---------- Input data ----------

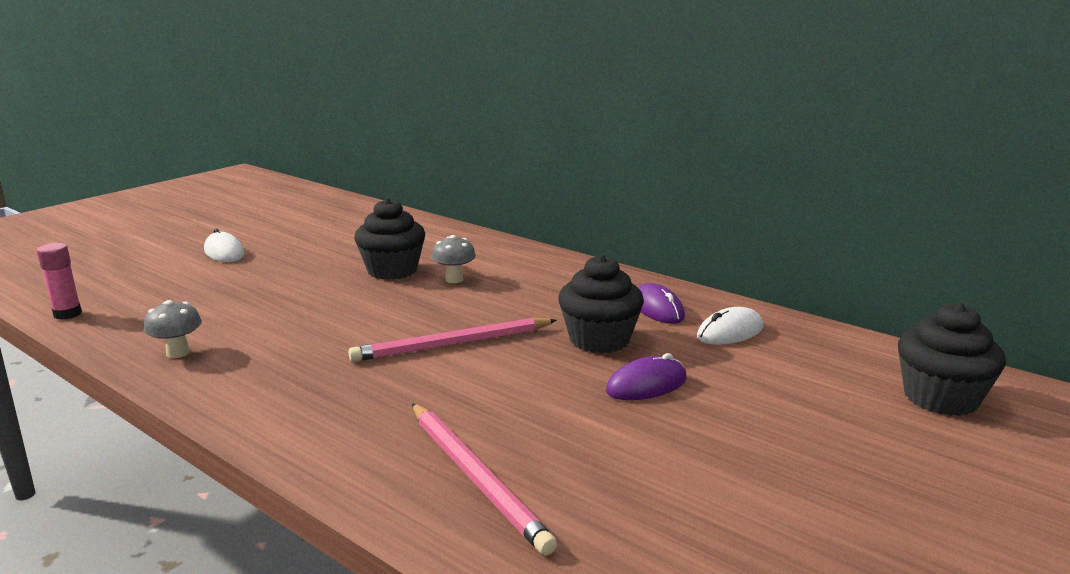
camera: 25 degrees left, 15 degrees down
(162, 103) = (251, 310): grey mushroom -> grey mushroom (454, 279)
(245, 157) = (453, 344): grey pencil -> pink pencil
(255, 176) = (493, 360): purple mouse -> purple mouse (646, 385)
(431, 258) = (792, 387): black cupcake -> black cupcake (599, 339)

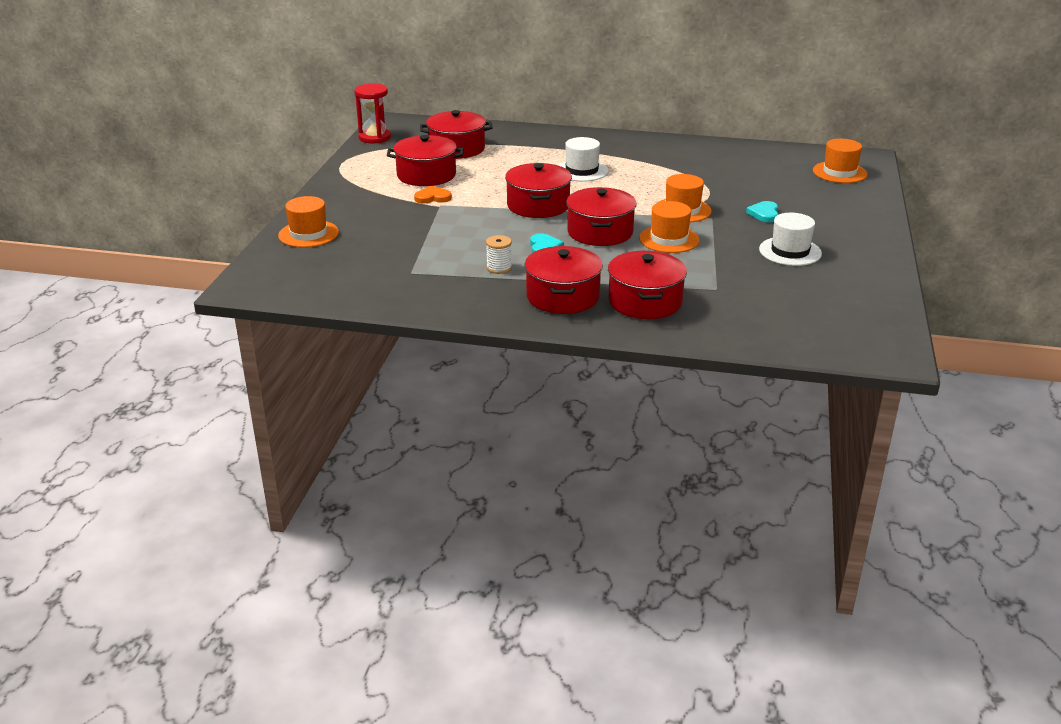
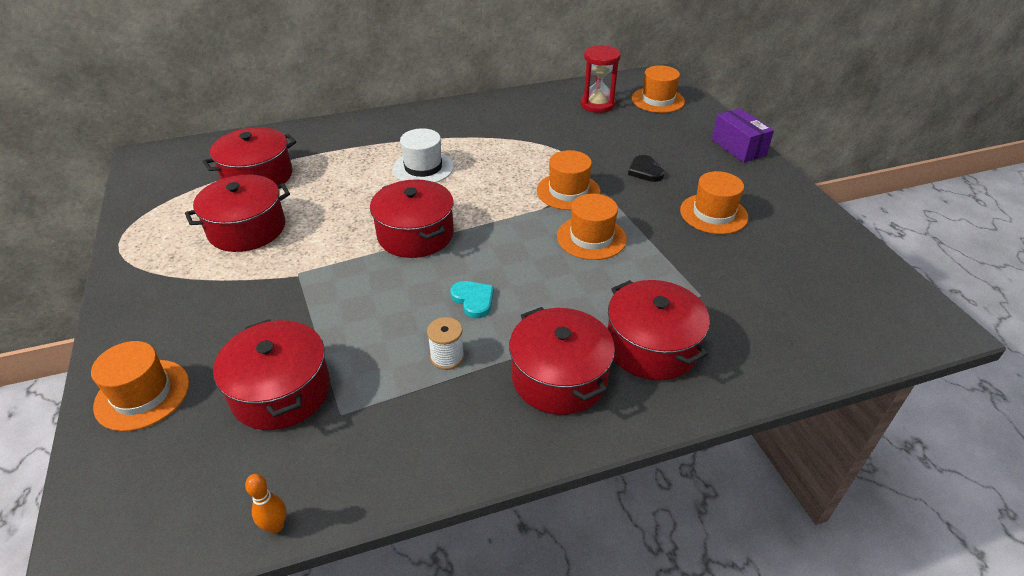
camera: 30 degrees left, 10 degrees up
(340, 303) = (276, 526): none -> orange bowling pin
(374, 137) = (140, 188): red hourglass -> red hourglass (597, 104)
(432, 197) = (279, 263): orange heart -> none
(600, 232) = (514, 252): red pot -> red pot (281, 391)
(764, 214) = (645, 171): turquoise heart -> black heart
(790, 251) = (713, 214): white hat -> orange hat
(873, 219) = (738, 147): none -> purple box

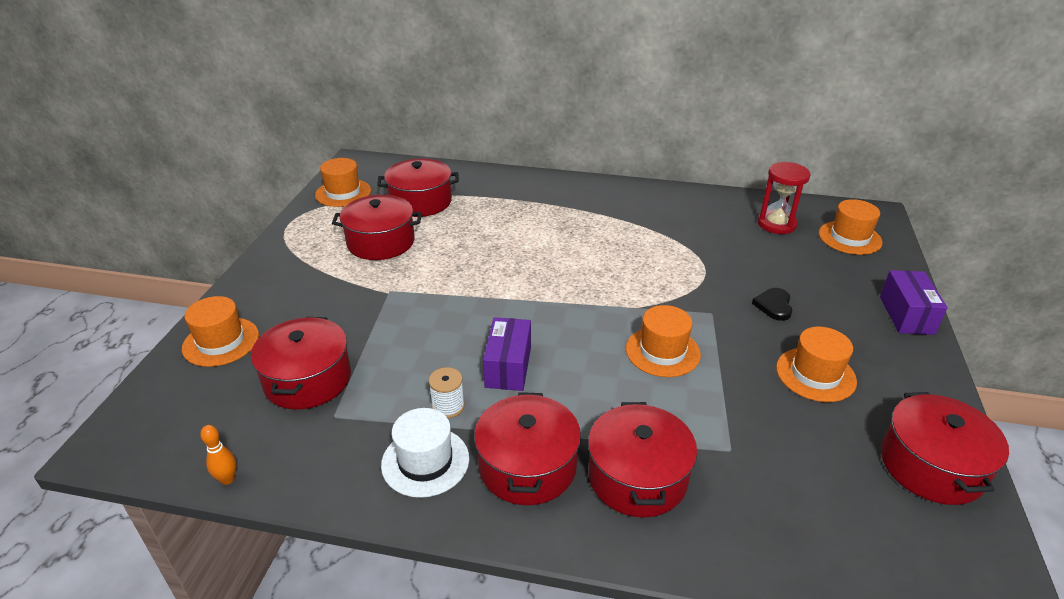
camera: 30 degrees right, 5 degrees down
(415, 234) = (505, 292): red pot -> red pot (931, 466)
(423, 168) = (557, 235): white hat -> white hat (425, 461)
(473, 300) = (508, 367): turquoise heart -> purple box
(568, 191) = (675, 300): orange hat -> orange hat (343, 193)

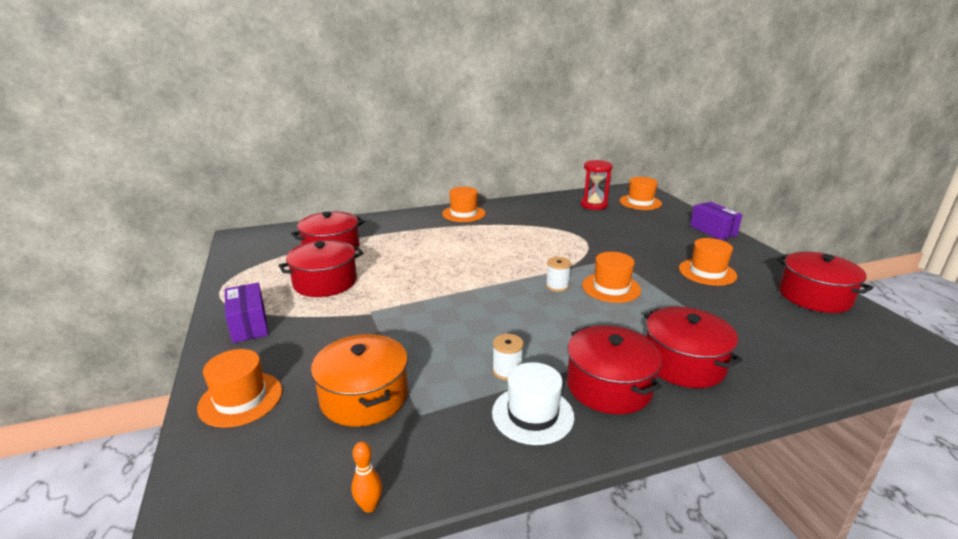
camera: 30 degrees left, 10 degrees down
(307, 379) = (364, 396): red pot -> orange pot
(343, 193) = (252, 258): orange hat -> orange hat (463, 213)
(508, 367) = (522, 330): purple box -> purple box (249, 325)
(602, 327) = (557, 286): none -> white spool
(774, 306) = (643, 245): black heart -> none

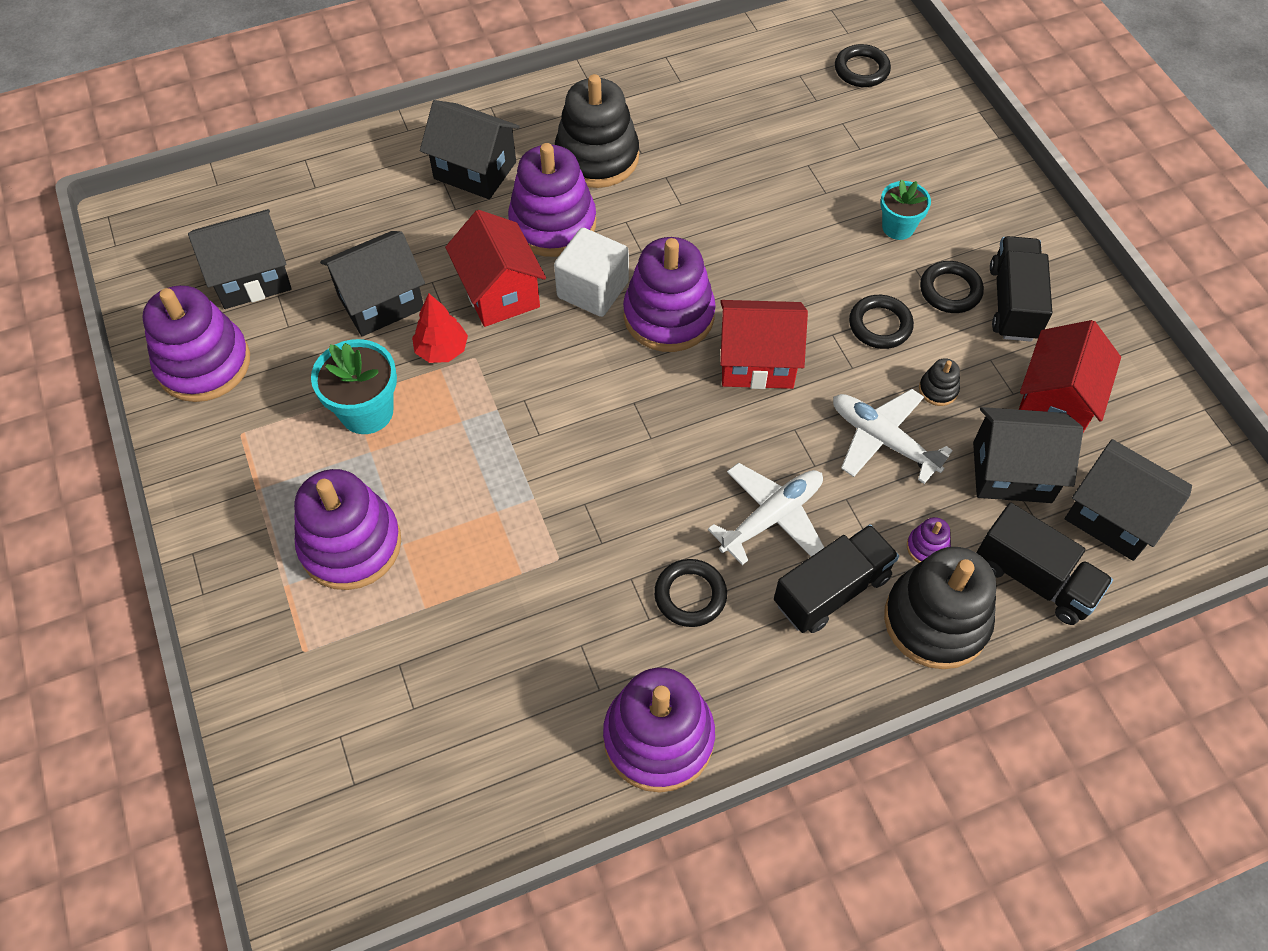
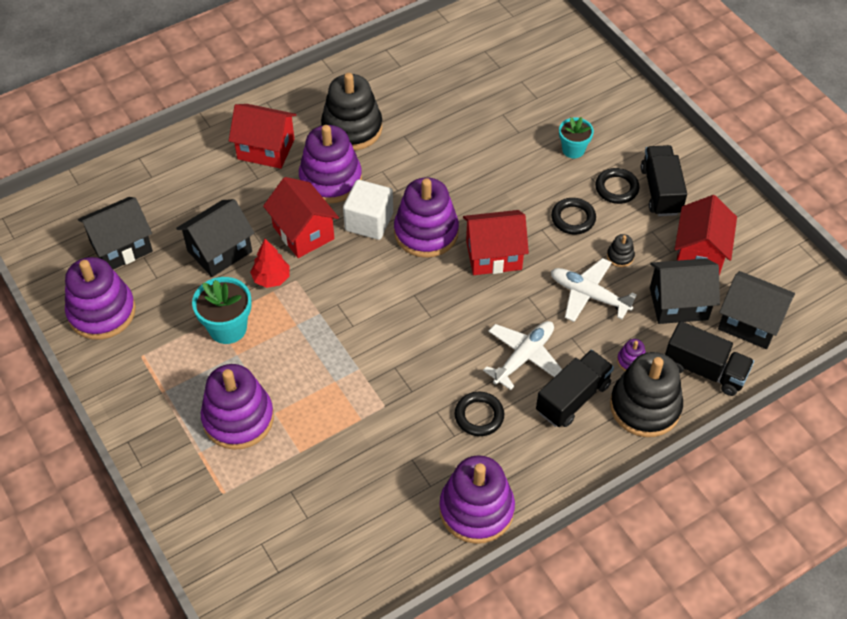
camera: 10 degrees left, 5 degrees down
(475, 170) = (266, 149): black house -> red house
(861, 70) = (527, 41): black ring -> none

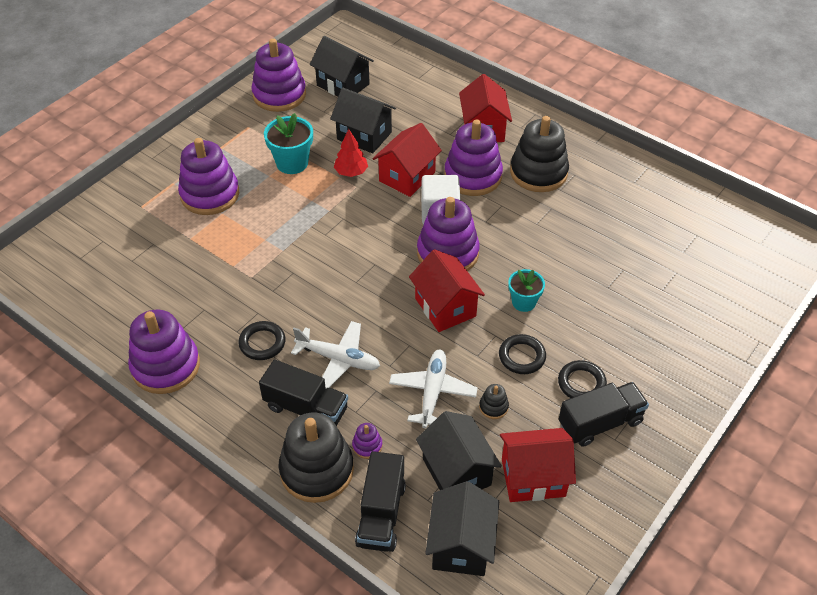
camera: 70 degrees right, 5 degrees down
(573, 149) = (611, 335): turquoise flower pot -> turquoise flower pot (523, 302)

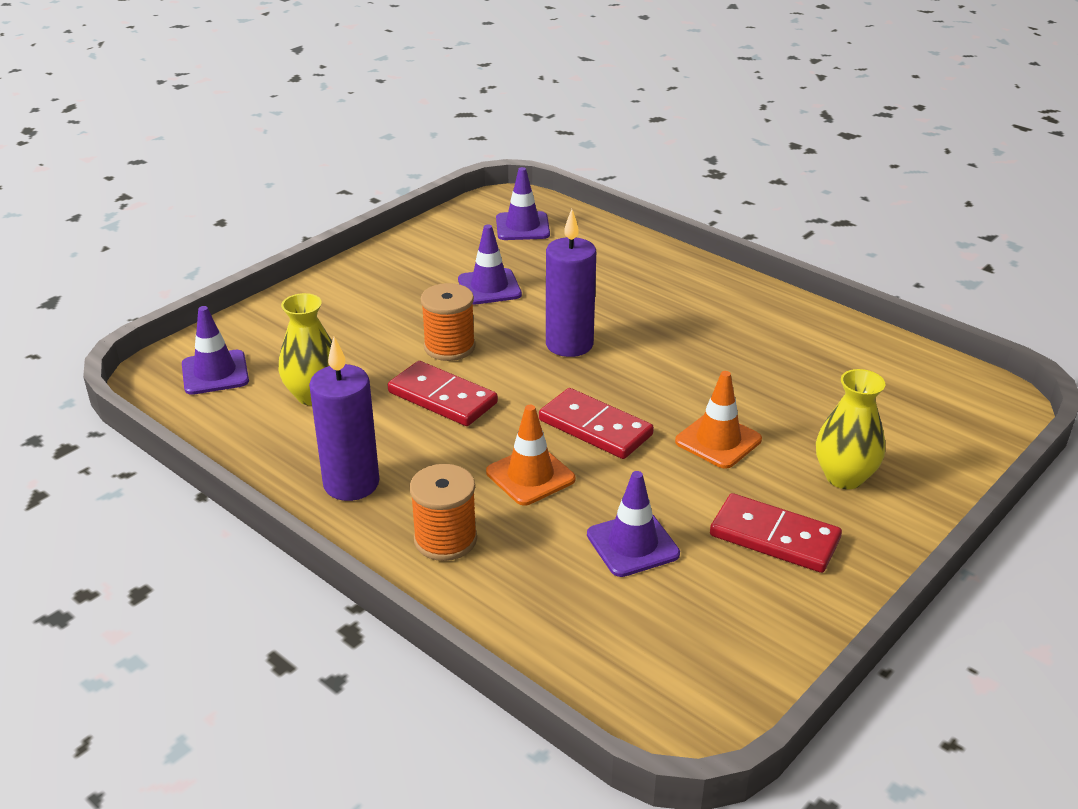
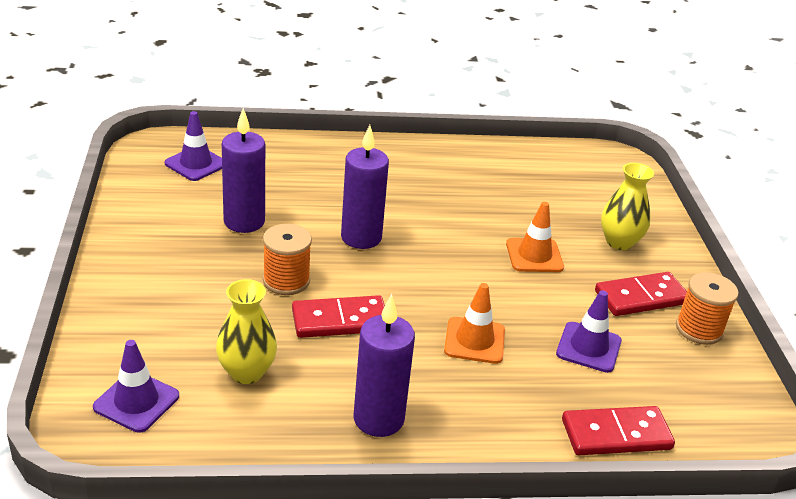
camera: 50 degrees left, 0 degrees up
(445, 539) = (493, 415): orange spool -> orange spool (699, 329)
(489, 287) = (244, 222): purple traffic cone -> purple candle
(595, 427) = (461, 286): red domino -> red domino (616, 434)

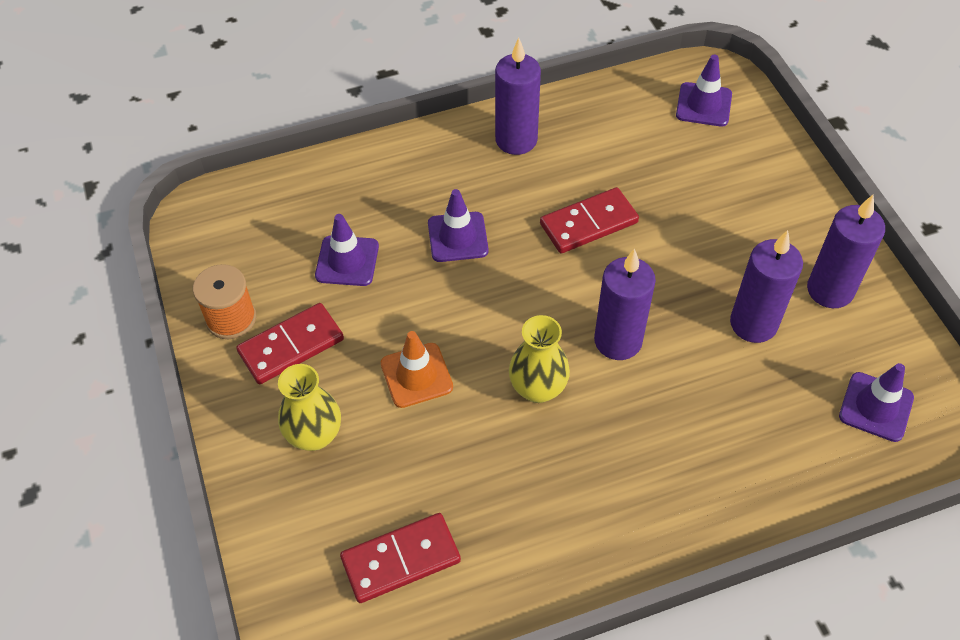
camera: 170 degrees right, 20 degrees up
(162, 225) = (830, 290): none -> purple candle
(246, 372) = (639, 150): yellow vase -> yellow vase (538, 388)
(286, 281) = (662, 255): orange spool -> none
(474, 340) = (457, 237): orange traffic cone -> purple traffic cone
(616, 434) = (320, 178): red domino -> red domino (401, 560)

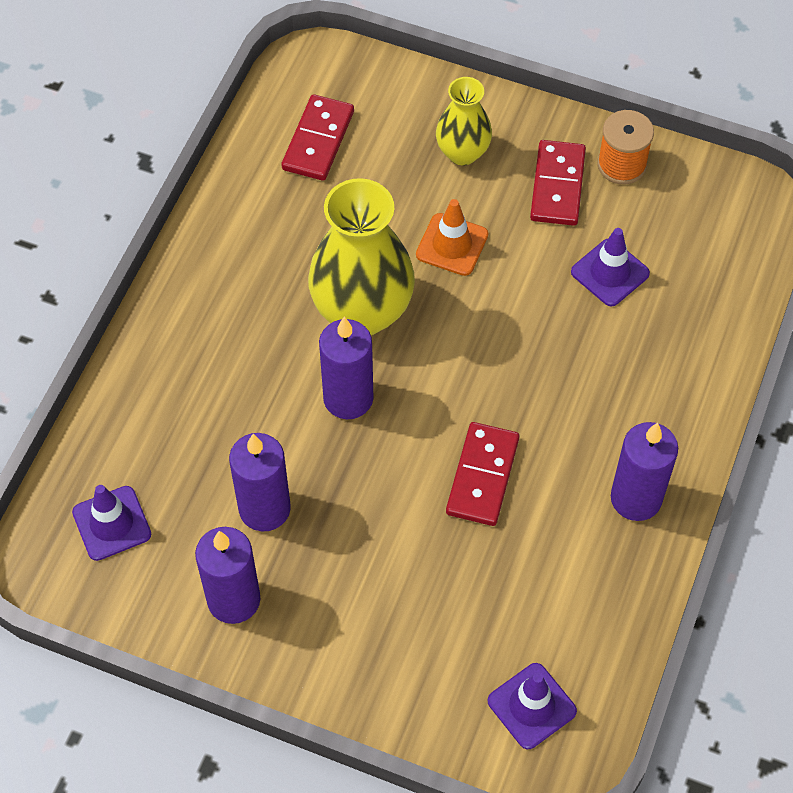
camera: 130 degrees right, 5 degrees up
(457, 237) = (561, 367): purple traffic cone -> none
(538, 388) = (362, 312): yellow vase -> yellow vase, size x1.77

----------

◆ How to complete this task
Once the pictures are set aside, give the rest of the material again unchanged.

◆ Solution to this task
camera: 25 degrees left, 15 degrees down
(162, 103) = (251, 310): grey mushroom -> grey mushroom (454, 279)
(245, 157) = (453, 344): grey pencil -> pink pencil
(255, 176) = (493, 360): purple mouse -> purple mouse (646, 385)
(431, 258) = (792, 387): black cupcake -> black cupcake (599, 339)

camera: 30 degrees left, 10 degrees up
(340, 303) = (276, 526): none -> orange bowling pin
(374, 137) = (140, 188): red hourglass -> red hourglass (597, 104)
(432, 197) = (279, 263): orange heart -> none
(600, 232) = (514, 252): red pot -> red pot (281, 391)
(764, 214) = (645, 171): turquoise heart -> black heart
(790, 251) = (713, 214): white hat -> orange hat
(873, 219) = (738, 147): none -> purple box

camera: 30 degrees right, 5 degrees down
(415, 234) = (505, 292): red pot -> red pot (931, 466)
(423, 168) = (557, 235): white hat -> white hat (425, 461)
(473, 300) = (508, 367): turquoise heart -> purple box
(568, 191) = (675, 300): orange hat -> orange hat (343, 193)

camera: 30 degrees left, 10 degrees down
(307, 379) = (364, 396): red pot -> orange pot
(343, 193) = (252, 258): orange hat -> orange hat (463, 213)
(508, 367) = (522, 330): purple box -> purple box (249, 325)
(602, 327) = (557, 286): none -> white spool
(774, 306) = (643, 245): black heart -> none

camera: 10 degrees left, 5 degrees down
(475, 170) = (266, 149): black house -> red house
(861, 70) = (527, 41): black ring -> none

camera: 70 degrees right, 5 degrees down
(573, 149) = (611, 335): turquoise flower pot -> turquoise flower pot (523, 302)

camera: 50 degrees left, 0 degrees up
(445, 539) = (493, 415): orange spool -> orange spool (699, 329)
(489, 287) = (244, 222): purple traffic cone -> purple candle
(595, 427) = (461, 286): red domino -> red domino (616, 434)

camera: 170 degrees right, 20 degrees up
(162, 225) = (830, 290): none -> purple candle
(246, 372) = (639, 150): yellow vase -> yellow vase (538, 388)
(286, 281) = (662, 255): orange spool -> none
(474, 340) = (457, 237): orange traffic cone -> purple traffic cone
(616, 434) = (320, 178): red domino -> red domino (401, 560)

camera: 130 degrees right, 5 degrees up
(457, 237) = (561, 367): purple traffic cone -> none
(538, 388) = (362, 312): yellow vase -> yellow vase, size x1.77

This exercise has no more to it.